To do: Report each line in the listing below that contains the string "prall", copying every such line in full.

Dataset excerpts:
_ _ _ _ _ _ _

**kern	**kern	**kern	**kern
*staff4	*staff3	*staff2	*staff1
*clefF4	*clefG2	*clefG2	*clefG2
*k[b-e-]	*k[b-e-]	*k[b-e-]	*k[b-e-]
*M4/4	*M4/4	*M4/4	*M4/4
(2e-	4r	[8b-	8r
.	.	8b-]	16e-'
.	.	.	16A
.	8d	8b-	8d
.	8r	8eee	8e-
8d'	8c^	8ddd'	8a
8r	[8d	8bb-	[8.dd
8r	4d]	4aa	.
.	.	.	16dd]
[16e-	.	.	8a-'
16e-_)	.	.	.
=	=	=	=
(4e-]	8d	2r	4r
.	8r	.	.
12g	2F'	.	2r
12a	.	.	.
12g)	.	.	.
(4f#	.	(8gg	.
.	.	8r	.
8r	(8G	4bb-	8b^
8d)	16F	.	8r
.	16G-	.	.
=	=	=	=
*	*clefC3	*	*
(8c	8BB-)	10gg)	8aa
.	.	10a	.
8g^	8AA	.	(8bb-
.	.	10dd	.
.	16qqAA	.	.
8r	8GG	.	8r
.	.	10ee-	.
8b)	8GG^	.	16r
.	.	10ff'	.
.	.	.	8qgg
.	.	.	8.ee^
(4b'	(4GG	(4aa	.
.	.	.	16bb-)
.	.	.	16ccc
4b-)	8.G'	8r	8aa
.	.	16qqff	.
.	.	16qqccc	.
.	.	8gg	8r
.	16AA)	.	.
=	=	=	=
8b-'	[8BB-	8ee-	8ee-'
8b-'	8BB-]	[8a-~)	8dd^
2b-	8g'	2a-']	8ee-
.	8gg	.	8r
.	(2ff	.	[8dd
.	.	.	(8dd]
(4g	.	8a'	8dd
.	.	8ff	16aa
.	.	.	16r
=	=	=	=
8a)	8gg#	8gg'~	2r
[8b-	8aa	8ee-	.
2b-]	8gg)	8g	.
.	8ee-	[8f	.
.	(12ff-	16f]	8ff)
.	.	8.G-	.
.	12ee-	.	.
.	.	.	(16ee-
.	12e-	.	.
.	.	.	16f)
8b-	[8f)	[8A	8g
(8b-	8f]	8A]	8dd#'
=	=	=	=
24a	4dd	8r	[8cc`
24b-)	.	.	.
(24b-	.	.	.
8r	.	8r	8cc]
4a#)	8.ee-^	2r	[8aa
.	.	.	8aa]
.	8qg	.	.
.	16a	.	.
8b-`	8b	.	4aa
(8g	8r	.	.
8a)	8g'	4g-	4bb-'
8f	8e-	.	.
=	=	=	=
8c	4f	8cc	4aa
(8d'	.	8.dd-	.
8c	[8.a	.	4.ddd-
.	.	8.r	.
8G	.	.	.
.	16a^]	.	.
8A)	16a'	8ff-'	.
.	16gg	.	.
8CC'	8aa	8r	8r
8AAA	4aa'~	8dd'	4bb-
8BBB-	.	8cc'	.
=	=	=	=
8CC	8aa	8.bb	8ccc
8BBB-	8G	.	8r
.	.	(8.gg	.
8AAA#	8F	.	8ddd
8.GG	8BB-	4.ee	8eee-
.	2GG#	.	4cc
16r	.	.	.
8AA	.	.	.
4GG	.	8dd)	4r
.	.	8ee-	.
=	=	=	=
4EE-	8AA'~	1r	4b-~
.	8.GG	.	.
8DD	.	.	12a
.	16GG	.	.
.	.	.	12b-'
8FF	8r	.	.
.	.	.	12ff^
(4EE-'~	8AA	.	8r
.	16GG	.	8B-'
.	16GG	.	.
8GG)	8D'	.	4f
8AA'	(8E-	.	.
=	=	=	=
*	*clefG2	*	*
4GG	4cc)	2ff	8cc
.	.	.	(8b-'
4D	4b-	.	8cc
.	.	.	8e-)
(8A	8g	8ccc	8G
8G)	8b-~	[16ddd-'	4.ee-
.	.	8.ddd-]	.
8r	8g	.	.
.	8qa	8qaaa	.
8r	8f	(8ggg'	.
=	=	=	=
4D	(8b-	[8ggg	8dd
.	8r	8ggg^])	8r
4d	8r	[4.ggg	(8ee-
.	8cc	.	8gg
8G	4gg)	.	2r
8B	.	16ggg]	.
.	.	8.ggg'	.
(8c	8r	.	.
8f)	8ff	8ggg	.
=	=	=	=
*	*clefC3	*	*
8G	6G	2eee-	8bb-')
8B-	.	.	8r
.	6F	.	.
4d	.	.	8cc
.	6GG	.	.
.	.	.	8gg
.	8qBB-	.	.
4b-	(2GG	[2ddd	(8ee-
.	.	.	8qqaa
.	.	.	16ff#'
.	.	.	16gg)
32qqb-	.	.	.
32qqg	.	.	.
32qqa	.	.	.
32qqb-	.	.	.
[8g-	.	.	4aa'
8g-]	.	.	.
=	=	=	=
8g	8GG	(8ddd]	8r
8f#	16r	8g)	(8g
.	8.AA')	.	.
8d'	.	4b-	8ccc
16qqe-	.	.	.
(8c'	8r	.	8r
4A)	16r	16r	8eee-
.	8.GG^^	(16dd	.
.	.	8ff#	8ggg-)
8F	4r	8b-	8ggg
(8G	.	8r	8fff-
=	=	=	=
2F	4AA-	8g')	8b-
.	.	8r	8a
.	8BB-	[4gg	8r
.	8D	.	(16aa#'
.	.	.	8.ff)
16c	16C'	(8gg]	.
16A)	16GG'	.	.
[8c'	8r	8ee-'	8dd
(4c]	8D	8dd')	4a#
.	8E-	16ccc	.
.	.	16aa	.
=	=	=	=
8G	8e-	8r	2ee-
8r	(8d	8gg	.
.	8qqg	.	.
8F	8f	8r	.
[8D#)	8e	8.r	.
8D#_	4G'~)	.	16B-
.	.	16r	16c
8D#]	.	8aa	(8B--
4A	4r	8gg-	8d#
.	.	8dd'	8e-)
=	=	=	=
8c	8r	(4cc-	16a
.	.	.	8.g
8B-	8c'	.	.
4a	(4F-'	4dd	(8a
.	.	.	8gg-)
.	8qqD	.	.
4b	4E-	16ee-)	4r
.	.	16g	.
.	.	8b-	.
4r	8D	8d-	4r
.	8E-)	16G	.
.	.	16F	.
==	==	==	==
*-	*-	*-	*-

_ _ _ _ _ _ _

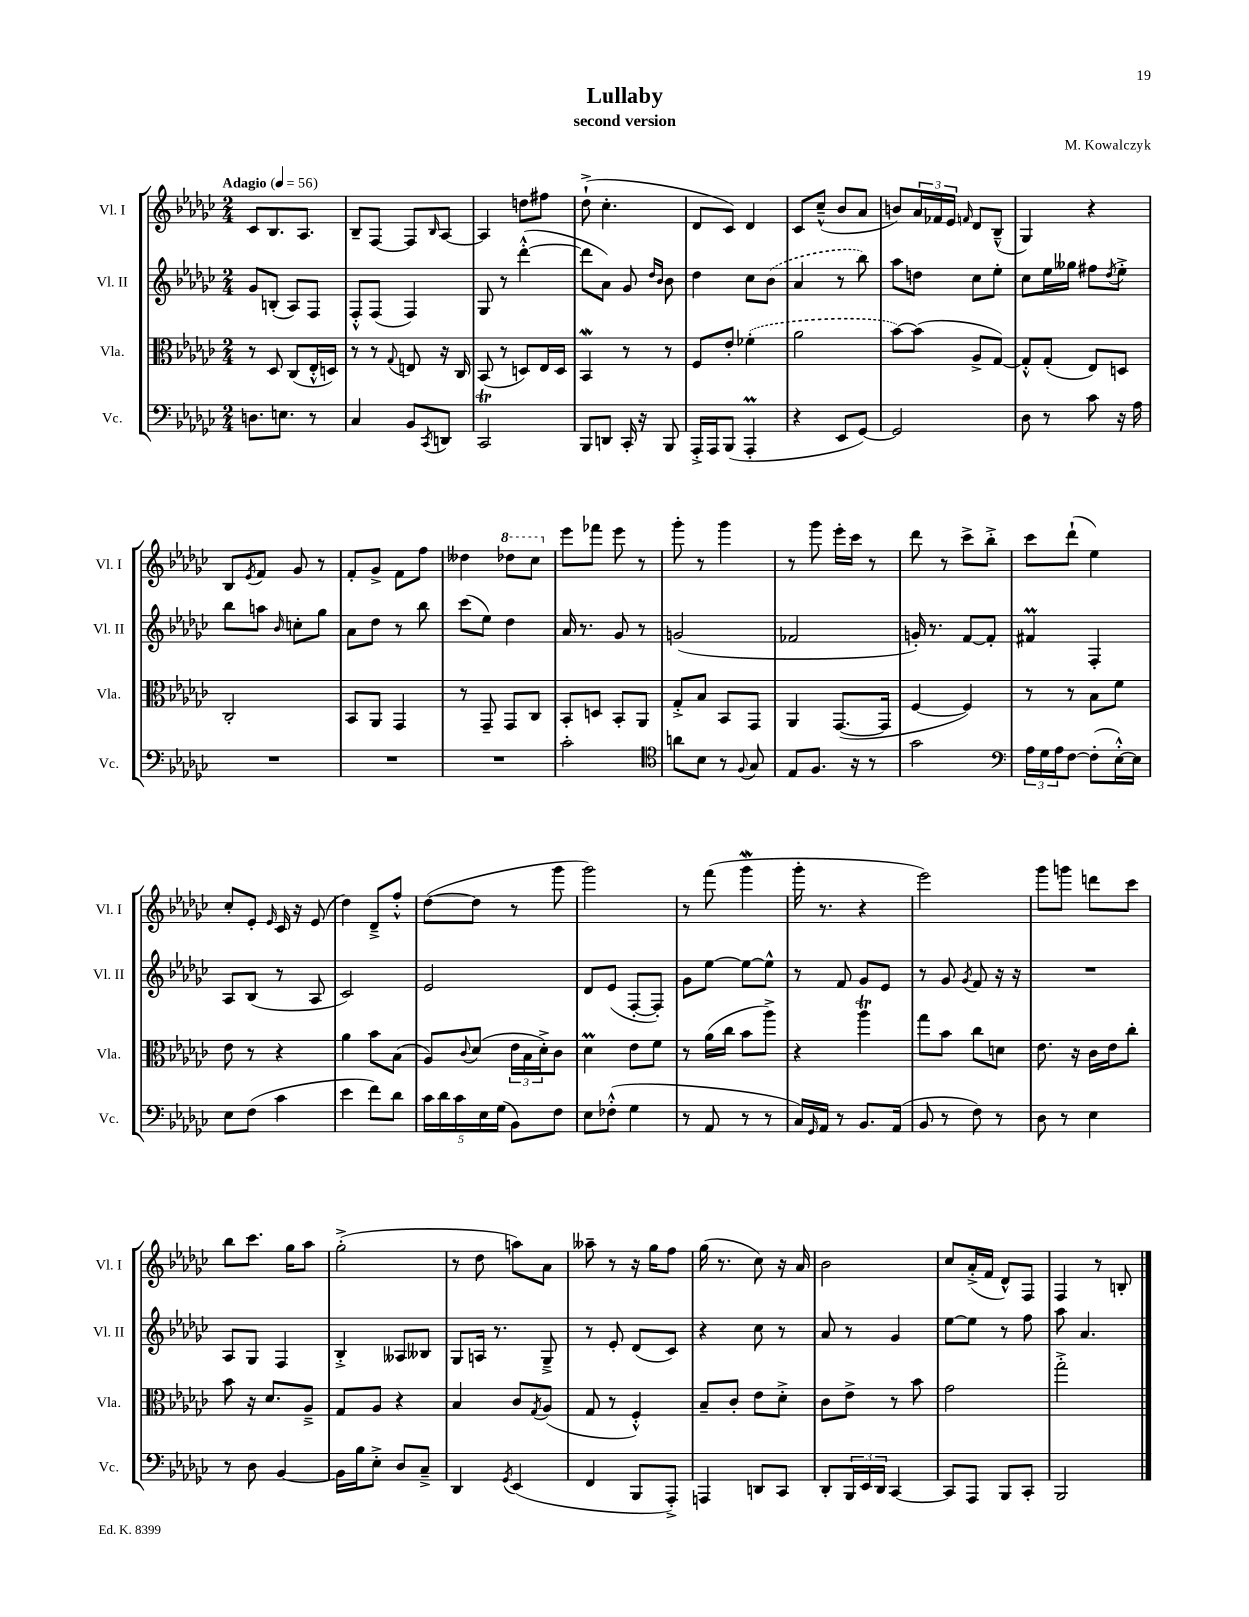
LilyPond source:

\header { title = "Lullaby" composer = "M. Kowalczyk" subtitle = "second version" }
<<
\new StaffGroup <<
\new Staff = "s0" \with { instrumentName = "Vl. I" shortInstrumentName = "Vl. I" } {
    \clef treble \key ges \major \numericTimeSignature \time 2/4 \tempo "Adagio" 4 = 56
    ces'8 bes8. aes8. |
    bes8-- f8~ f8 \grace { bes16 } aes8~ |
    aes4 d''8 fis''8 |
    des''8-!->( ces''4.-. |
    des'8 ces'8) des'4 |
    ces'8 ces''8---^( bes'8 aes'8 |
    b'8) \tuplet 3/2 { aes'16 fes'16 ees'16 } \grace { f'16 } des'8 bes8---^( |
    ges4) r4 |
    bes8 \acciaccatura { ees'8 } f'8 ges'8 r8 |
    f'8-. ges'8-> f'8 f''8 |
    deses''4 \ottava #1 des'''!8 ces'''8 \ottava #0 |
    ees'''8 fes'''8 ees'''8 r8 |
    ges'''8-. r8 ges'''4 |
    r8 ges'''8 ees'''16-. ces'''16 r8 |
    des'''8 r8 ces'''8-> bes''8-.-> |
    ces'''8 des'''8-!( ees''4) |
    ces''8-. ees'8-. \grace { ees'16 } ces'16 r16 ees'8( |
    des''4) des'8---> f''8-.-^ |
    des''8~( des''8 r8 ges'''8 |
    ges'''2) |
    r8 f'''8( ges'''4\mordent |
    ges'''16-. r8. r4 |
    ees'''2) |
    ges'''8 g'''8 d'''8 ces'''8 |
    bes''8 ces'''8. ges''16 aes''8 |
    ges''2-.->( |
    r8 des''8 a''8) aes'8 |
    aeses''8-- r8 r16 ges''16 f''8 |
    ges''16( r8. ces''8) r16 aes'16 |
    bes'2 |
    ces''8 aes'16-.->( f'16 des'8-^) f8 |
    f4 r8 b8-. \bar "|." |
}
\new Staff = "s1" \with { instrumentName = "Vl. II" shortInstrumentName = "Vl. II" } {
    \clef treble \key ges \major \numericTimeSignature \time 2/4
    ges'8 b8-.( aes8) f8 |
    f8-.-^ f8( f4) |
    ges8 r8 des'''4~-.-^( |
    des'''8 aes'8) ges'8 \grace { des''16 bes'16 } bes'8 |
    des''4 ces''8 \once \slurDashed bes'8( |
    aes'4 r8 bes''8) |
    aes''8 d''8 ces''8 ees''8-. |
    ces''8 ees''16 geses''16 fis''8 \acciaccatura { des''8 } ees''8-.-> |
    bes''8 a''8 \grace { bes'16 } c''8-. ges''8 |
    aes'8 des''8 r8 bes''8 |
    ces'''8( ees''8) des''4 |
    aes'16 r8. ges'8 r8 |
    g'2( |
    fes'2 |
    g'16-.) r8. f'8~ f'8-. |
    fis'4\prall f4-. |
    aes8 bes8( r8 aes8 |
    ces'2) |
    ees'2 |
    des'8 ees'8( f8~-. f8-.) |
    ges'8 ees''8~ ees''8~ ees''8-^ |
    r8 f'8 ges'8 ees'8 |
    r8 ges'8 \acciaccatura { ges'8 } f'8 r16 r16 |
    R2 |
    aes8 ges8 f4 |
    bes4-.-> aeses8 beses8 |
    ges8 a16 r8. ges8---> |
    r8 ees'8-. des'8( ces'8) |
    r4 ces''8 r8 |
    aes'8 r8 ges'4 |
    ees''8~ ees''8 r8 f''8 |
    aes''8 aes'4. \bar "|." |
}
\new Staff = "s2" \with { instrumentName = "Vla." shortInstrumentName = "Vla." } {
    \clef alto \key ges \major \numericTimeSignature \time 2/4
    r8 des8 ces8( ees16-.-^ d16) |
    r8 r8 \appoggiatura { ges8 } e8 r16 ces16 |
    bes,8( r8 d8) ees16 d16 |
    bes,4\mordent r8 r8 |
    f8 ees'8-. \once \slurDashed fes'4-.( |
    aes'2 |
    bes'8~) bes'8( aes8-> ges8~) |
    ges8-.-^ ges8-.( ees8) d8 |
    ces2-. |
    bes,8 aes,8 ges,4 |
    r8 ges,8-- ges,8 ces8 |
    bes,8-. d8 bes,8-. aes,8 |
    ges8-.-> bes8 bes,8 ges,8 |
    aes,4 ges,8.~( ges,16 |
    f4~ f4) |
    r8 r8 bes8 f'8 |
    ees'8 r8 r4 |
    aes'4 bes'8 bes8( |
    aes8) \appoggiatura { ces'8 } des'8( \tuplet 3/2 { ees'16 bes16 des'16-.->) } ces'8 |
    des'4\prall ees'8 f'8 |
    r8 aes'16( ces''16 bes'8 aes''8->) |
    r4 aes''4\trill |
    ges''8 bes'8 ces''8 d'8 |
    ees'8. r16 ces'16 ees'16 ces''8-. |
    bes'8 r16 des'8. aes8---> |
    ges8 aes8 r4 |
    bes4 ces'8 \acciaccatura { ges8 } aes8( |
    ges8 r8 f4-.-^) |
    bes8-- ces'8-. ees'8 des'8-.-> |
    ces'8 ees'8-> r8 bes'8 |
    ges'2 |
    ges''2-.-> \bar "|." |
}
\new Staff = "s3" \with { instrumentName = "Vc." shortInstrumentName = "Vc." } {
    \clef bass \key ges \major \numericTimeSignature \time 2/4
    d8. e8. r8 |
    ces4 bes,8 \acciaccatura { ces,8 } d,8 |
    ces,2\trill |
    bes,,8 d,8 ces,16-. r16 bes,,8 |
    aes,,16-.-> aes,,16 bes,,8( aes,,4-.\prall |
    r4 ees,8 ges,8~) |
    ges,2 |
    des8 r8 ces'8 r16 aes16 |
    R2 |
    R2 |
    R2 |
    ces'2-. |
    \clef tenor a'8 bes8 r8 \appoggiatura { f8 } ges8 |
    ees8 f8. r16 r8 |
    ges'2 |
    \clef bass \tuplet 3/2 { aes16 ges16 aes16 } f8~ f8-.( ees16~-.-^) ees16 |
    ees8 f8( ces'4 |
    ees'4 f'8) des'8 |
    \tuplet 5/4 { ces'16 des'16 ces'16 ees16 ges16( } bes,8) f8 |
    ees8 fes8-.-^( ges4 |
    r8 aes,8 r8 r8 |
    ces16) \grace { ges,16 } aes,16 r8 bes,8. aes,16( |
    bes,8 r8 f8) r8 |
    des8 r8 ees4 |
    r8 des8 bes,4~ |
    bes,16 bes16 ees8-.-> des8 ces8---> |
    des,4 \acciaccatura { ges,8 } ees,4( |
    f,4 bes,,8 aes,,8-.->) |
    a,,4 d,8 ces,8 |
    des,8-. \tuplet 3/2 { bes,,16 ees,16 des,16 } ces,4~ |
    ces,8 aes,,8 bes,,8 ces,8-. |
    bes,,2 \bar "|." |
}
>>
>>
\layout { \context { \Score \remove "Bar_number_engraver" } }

_ _ _ _ _ _ _

Correct response:
    fis'4\prall f4-. |
    des'4\prall ees'8 f'8 |
    aes,,16-.-> aes,,16 bes,,8( aes,,4-.\prall |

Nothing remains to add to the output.